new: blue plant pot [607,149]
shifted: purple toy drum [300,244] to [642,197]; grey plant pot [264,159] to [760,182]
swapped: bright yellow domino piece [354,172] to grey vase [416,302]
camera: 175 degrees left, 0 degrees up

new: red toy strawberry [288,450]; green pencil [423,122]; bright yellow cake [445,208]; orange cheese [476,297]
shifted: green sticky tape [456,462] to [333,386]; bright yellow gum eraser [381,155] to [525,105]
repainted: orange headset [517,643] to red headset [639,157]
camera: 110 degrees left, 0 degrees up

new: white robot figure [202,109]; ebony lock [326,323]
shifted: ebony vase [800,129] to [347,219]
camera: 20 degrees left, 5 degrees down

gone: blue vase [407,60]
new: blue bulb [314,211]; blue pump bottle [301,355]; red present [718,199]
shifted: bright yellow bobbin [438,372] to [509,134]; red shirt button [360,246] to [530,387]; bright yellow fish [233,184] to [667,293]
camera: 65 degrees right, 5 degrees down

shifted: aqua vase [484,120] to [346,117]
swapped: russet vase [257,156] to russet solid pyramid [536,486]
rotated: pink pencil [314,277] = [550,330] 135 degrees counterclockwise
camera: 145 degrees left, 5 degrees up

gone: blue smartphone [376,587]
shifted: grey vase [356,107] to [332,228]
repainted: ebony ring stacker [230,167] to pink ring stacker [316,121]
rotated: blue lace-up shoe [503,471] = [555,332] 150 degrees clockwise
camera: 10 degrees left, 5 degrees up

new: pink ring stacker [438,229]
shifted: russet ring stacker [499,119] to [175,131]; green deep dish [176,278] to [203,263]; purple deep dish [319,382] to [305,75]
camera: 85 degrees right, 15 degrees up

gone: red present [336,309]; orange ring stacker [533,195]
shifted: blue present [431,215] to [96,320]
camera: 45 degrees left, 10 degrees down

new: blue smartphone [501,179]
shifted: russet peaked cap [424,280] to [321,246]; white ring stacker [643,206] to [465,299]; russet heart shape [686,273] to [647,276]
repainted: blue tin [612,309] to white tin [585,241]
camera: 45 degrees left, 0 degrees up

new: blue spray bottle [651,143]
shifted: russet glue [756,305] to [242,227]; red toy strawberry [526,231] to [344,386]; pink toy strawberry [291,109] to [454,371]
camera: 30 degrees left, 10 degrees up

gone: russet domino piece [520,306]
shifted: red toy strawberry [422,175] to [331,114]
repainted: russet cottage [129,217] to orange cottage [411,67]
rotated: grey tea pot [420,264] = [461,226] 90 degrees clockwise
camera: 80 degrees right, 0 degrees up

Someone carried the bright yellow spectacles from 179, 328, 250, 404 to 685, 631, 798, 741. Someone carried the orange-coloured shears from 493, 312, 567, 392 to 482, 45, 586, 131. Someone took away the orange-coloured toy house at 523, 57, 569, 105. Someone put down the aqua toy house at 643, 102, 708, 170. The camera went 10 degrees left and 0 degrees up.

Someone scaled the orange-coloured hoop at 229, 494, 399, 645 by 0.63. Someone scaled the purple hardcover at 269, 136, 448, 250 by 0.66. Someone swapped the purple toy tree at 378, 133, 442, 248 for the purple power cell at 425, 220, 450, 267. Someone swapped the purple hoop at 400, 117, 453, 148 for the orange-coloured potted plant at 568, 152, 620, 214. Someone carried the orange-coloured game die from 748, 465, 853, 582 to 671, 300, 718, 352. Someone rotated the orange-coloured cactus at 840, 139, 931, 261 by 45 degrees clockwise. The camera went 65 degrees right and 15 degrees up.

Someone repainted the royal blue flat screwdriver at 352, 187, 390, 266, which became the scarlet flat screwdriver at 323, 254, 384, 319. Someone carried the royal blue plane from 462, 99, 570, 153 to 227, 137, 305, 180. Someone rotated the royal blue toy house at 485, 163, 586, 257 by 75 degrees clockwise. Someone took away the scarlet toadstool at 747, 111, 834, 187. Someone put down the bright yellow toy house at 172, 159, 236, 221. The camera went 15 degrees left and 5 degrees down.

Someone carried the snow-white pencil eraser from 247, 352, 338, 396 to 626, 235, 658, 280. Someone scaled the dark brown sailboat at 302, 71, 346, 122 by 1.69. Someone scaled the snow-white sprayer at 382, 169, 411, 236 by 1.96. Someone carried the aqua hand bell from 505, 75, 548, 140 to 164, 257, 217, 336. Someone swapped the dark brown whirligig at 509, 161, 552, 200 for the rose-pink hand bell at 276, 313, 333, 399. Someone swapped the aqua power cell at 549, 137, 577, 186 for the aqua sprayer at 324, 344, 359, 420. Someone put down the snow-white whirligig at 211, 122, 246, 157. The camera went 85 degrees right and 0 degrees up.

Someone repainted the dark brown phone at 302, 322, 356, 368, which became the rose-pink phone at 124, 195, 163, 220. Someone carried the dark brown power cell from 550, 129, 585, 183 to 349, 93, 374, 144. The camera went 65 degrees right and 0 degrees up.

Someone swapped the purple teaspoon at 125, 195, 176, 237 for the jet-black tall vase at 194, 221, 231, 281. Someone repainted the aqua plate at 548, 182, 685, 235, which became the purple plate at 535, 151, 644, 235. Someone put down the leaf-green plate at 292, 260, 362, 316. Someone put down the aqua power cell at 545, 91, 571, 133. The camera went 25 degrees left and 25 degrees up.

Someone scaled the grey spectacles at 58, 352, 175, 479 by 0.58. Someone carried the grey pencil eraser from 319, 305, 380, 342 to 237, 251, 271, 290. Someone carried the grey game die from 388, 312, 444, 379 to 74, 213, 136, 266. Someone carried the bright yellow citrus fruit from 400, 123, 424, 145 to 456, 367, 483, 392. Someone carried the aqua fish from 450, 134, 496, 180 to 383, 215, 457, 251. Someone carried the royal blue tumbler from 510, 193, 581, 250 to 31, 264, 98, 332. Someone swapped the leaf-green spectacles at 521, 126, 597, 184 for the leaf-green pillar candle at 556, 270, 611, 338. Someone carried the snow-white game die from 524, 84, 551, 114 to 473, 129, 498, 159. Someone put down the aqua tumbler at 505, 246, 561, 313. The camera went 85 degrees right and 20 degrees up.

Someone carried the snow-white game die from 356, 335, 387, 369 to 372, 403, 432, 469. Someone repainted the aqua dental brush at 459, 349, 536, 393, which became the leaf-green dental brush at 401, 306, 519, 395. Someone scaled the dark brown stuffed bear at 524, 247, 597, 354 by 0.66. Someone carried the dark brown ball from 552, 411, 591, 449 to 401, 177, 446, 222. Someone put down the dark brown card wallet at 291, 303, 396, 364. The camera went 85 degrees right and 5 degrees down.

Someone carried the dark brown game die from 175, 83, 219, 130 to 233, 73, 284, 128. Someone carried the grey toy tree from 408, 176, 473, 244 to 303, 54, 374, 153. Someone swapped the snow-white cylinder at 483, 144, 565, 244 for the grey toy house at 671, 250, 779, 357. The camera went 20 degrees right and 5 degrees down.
===============
Give back each record above exactly as written.

new: blue plant pot [607,149]
shifted: purple toy drum [300,244] to [642,197]; grey plant pot [264,159] to [760,182]
swapped: bright yellow domino piece [354,172] to grey vase [416,302]
camera: 175 degrees left, 0 degrees up

new: red toy strawberry [288,450]; green pencil [423,122]; bright yellow cake [445,208]; orange cheese [476,297]
shifted: green sticky tape [456,462] to [333,386]; bright yellow gum eraser [381,155] to [525,105]
repainted: orange headset [517,643] to red headset [639,157]
camera: 110 degrees left, 0 degrees up

new: white robot figure [202,109]; ebony lock [326,323]
shifted: ebony vase [800,129] to [347,219]
camera: 20 degrees left, 5 degrees down

gone: blue vase [407,60]
new: blue bulb [314,211]; blue pump bottle [301,355]; red present [718,199]
shifted: bright yellow bobbin [438,372] to [509,134]; red shirt button [360,246] to [530,387]; bright yellow fish [233,184] to [667,293]
camera: 65 degrees right, 5 degrees down

shifted: aqua vase [484,120] to [346,117]
swapped: russet vase [257,156] to russet solid pyramid [536,486]
rotated: pink pencil [314,277] = [550,330] 135 degrees counterclockwise
camera: 145 degrees left, 5 degrees up

gone: blue smartphone [376,587]
shifted: grey vase [356,107] to [332,228]
repainted: ebony ring stacker [230,167] to pink ring stacker [316,121]
rotated: blue lace-up shoe [503,471] = [555,332] 150 degrees clockwise
camera: 10 degrees left, 5 degrees up

new: pink ring stacker [438,229]
shifted: russet ring stacker [499,119] to [175,131]; green deep dish [176,278] to [203,263]; purple deep dish [319,382] to [305,75]
camera: 85 degrees right, 15 degrees up

gone: red present [336,309]; orange ring stacker [533,195]
shifted: blue present [431,215] to [96,320]
camera: 45 degrees left, 10 degrees down

new: blue smartphone [501,179]
shifted: russet peaked cap [424,280] to [321,246]; white ring stacker [643,206] to [465,299]; russet heart shape [686,273] to [647,276]
repainted: blue tin [612,309] to white tin [585,241]
camera: 45 degrees left, 0 degrees up

new: blue spray bottle [651,143]
shifted: russet glue [756,305] to [242,227]; red toy strawberry [526,231] to [344,386]; pink toy strawberry [291,109] to [454,371]
camera: 30 degrees left, 10 degrees up

gone: russet domino piece [520,306]
shifted: red toy strawberry [422,175] to [331,114]
repainted: russet cottage [129,217] to orange cottage [411,67]
rotated: grey tea pot [420,264] = [461,226] 90 degrees clockwise
camera: 80 degrees right, 0 degrees up

Someone carried the bright yellow spectacles from 179, 328, 250, 404 to 685, 631, 798, 741. Someone carried the orange-coloured shears from 493, 312, 567, 392 to 482, 45, 586, 131. Someone took away the orange-coloured toy house at 523, 57, 569, 105. Someone put down the aqua toy house at 643, 102, 708, 170. The camera went 10 degrees left and 0 degrees up.

Someone scaled the orange-coloured hoop at 229, 494, 399, 645 by 0.63. Someone scaled the purple hardcover at 269, 136, 448, 250 by 0.66. Someone swapped the purple toy tree at 378, 133, 442, 248 for the purple power cell at 425, 220, 450, 267. Someone swapped the purple hoop at 400, 117, 453, 148 for the orange-coloured potted plant at 568, 152, 620, 214. Someone carried the orange-coloured game die from 748, 465, 853, 582 to 671, 300, 718, 352. Someone rotated the orange-coloured cactus at 840, 139, 931, 261 by 45 degrees clockwise. The camera went 65 degrees right and 15 degrees up.

Someone repainted the royal blue flat screwdriver at 352, 187, 390, 266, which became the scarlet flat screwdriver at 323, 254, 384, 319. Someone carried the royal blue plane from 462, 99, 570, 153 to 227, 137, 305, 180. Someone rotated the royal blue toy house at 485, 163, 586, 257 by 75 degrees clockwise. Someone took away the scarlet toadstool at 747, 111, 834, 187. Someone put down the bright yellow toy house at 172, 159, 236, 221. The camera went 15 degrees left and 5 degrees down.

Someone carried the snow-white pencil eraser from 247, 352, 338, 396 to 626, 235, 658, 280. Someone scaled the dark brown sailboat at 302, 71, 346, 122 by 1.69. Someone scaled the snow-white sprayer at 382, 169, 411, 236 by 1.96. Someone carried the aqua hand bell from 505, 75, 548, 140 to 164, 257, 217, 336. Someone swapped the dark brown whirligig at 509, 161, 552, 200 for the rose-pink hand bell at 276, 313, 333, 399. Someone swapped the aqua power cell at 549, 137, 577, 186 for the aqua sprayer at 324, 344, 359, 420. Someone put down the snow-white whirligig at 211, 122, 246, 157. The camera went 85 degrees right and 0 degrees up.

Someone repainted the dark brown phone at 302, 322, 356, 368, which became the rose-pink phone at 124, 195, 163, 220. Someone carried the dark brown power cell from 550, 129, 585, 183 to 349, 93, 374, 144. The camera went 65 degrees right and 0 degrees up.

Someone swapped the purple teaspoon at 125, 195, 176, 237 for the jet-black tall vase at 194, 221, 231, 281. Someone repainted the aqua plate at 548, 182, 685, 235, which became the purple plate at 535, 151, 644, 235. Someone put down the leaf-green plate at 292, 260, 362, 316. Someone put down the aqua power cell at 545, 91, 571, 133. The camera went 25 degrees left and 25 degrees up.

Someone scaled the grey spectacles at 58, 352, 175, 479 by 0.58. Someone carried the grey pencil eraser from 319, 305, 380, 342 to 237, 251, 271, 290. Someone carried the grey game die from 388, 312, 444, 379 to 74, 213, 136, 266. Someone carried the bright yellow citrus fruit from 400, 123, 424, 145 to 456, 367, 483, 392. Someone carried the aqua fish from 450, 134, 496, 180 to 383, 215, 457, 251. Someone carried the royal blue tumbler from 510, 193, 581, 250 to 31, 264, 98, 332. Someone swapped the leaf-green spectacles at 521, 126, 597, 184 for the leaf-green pillar candle at 556, 270, 611, 338. Someone carried the snow-white game die from 524, 84, 551, 114 to 473, 129, 498, 159. Someone put down the aqua tumbler at 505, 246, 561, 313. The camera went 85 degrees right and 20 degrees up.

Someone carried the snow-white game die from 356, 335, 387, 369 to 372, 403, 432, 469. Someone repainted the aqua dental brush at 459, 349, 536, 393, which became the leaf-green dental brush at 401, 306, 519, 395. Someone scaled the dark brown stuffed bear at 524, 247, 597, 354 by 0.66. Someone carried the dark brown ball from 552, 411, 591, 449 to 401, 177, 446, 222. Someone put down the dark brown card wallet at 291, 303, 396, 364. The camera went 85 degrees right and 5 degrees down.

Someone carried the dark brown game die from 175, 83, 219, 130 to 233, 73, 284, 128. Someone carried the grey toy tree from 408, 176, 473, 244 to 303, 54, 374, 153. Someone swapped the snow-white cylinder at 483, 144, 565, 244 for the grey toy house at 671, 250, 779, 357. The camera went 20 degrees right and 5 degrees down.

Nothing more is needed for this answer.